— ACTION ITEM —
Across the records, how many lines contain "DGND"? Answer with the number alone.

↓↓↓

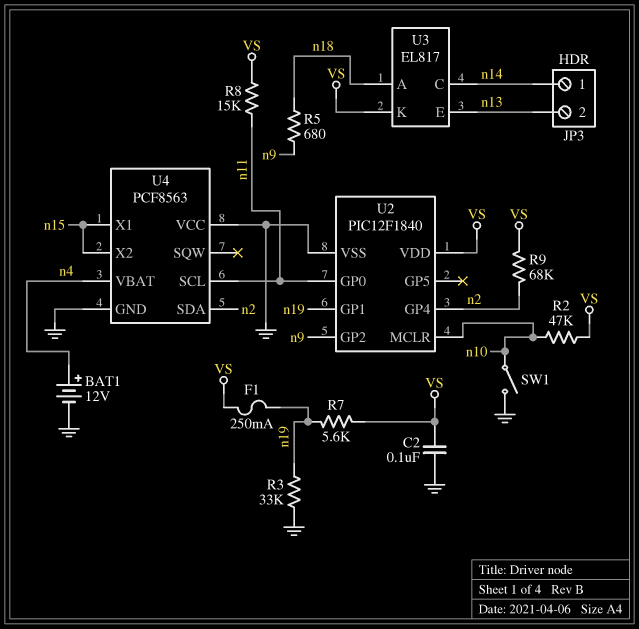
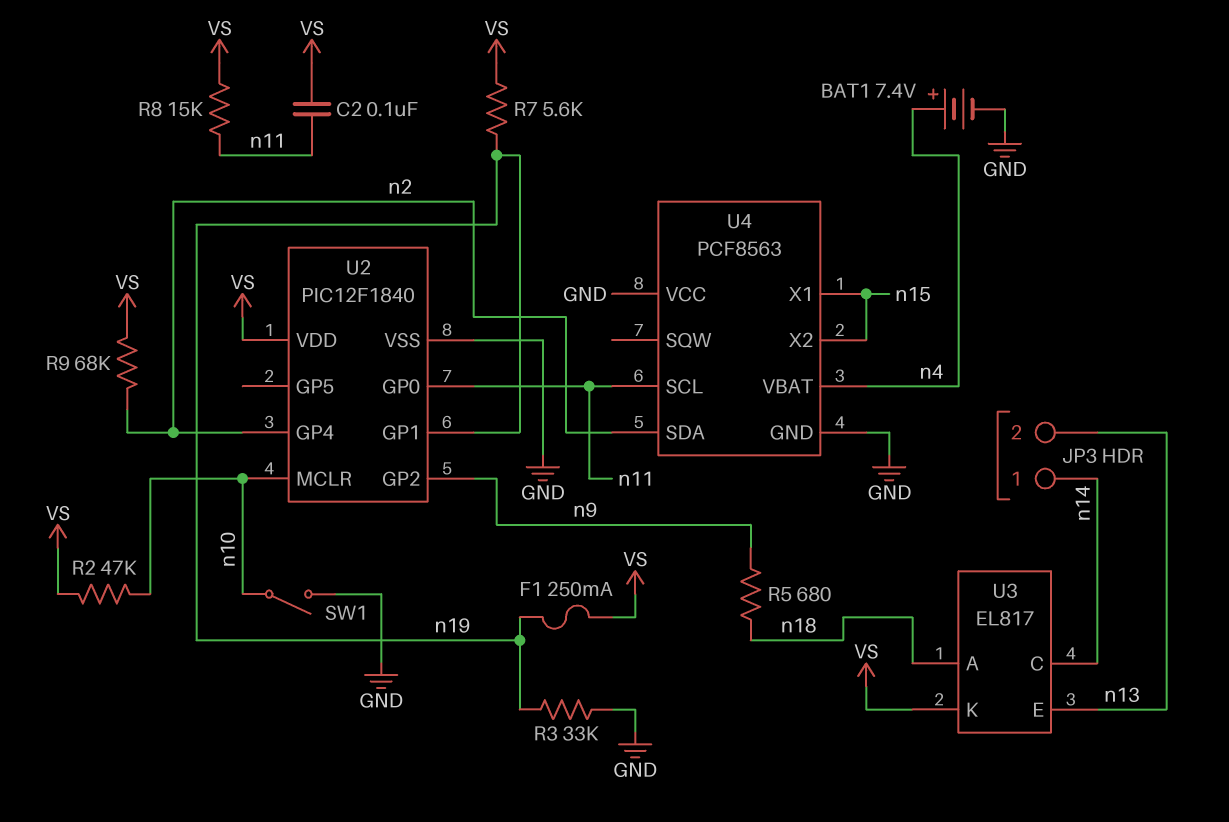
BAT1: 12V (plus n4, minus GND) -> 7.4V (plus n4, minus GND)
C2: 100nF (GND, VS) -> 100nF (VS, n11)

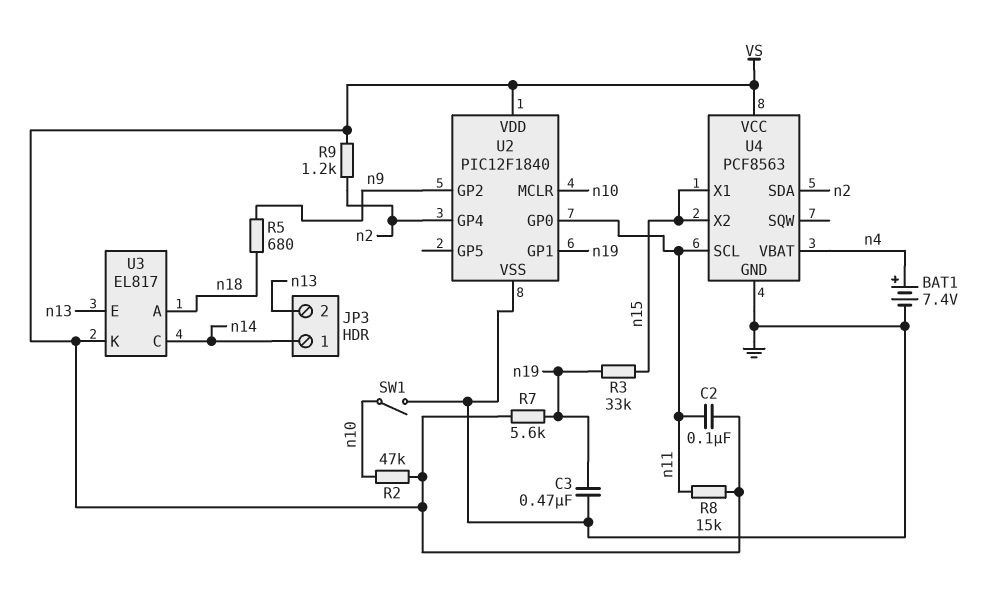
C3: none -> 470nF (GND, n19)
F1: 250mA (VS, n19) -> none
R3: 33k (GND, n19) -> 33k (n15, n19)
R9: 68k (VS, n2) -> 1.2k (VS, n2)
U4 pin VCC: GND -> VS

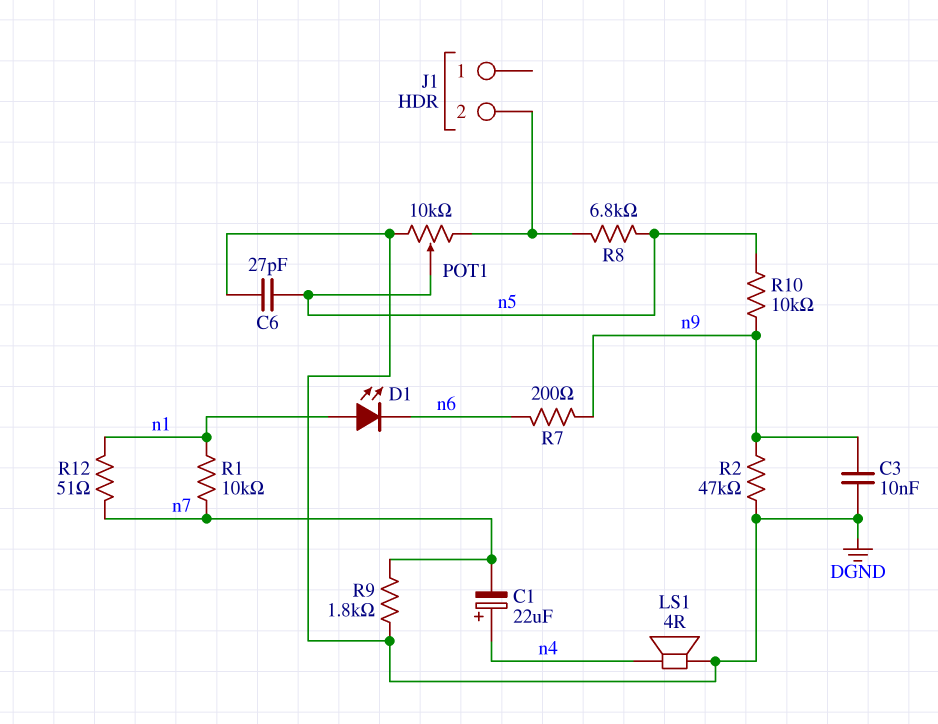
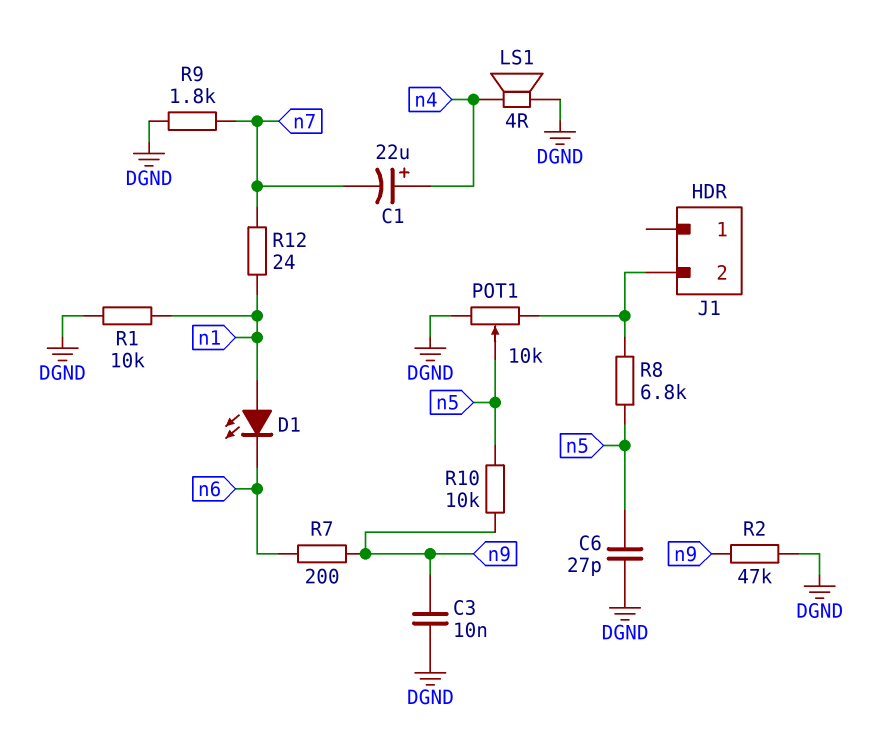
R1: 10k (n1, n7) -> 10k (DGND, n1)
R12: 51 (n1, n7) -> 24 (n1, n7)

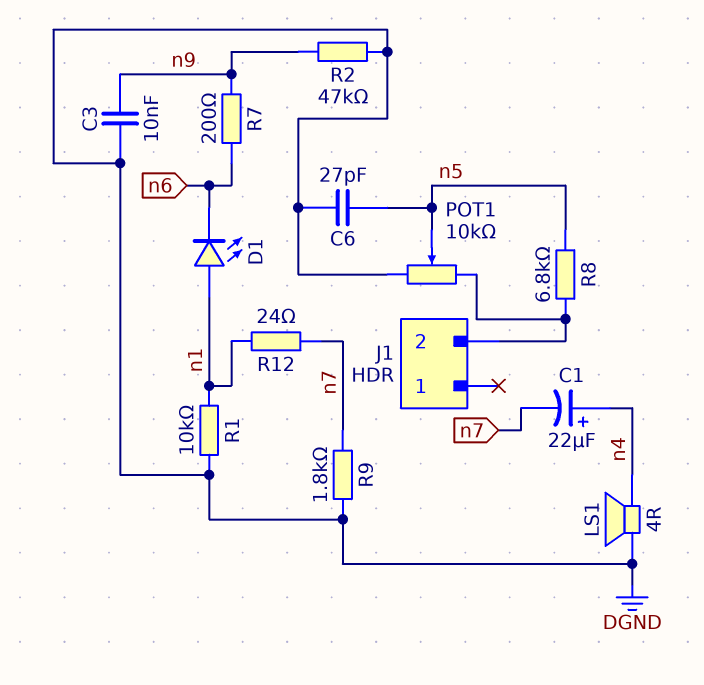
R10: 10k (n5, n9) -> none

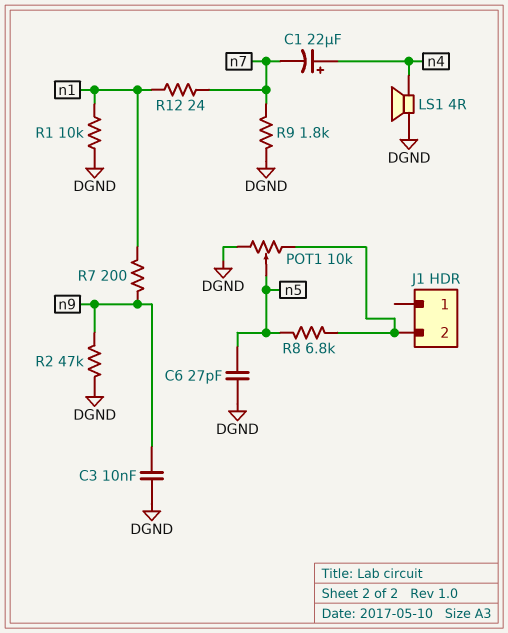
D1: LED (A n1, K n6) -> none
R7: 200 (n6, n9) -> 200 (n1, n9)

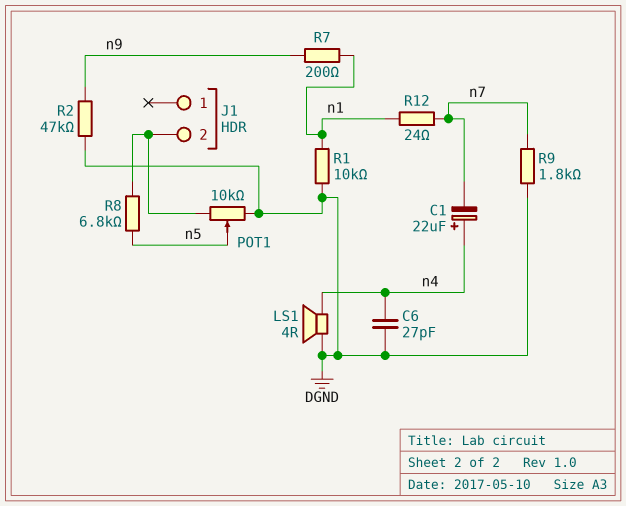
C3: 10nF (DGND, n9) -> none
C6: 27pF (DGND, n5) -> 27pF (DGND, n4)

↑↑↑

— RESPONSE AREA —
3